- Exercise data
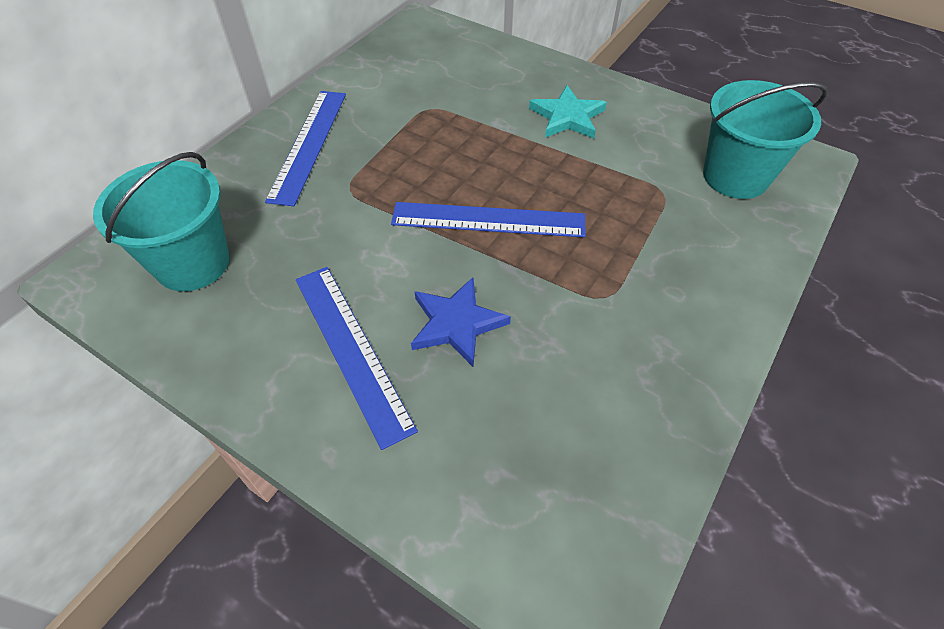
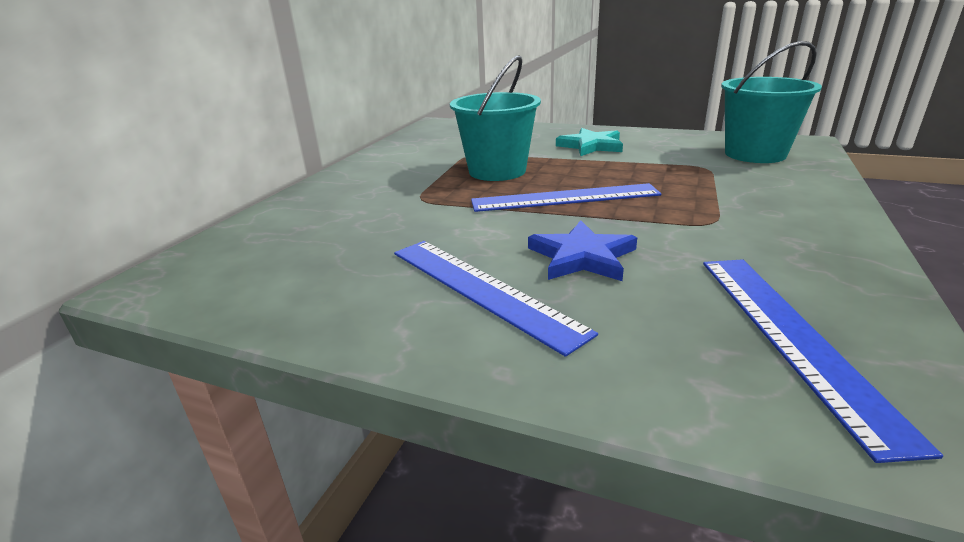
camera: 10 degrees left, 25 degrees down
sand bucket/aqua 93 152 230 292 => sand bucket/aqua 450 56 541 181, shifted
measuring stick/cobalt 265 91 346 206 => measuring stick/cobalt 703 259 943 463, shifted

- What the task asks
Lines containing the word "shifted": copy each of them from the material.

- Solution to the problem
sand bucket/aqua 93 152 230 292 => sand bucket/aqua 450 56 541 181, shifted
measuring stick/cobalt 265 91 346 206 => measuring stick/cobalt 703 259 943 463, shifted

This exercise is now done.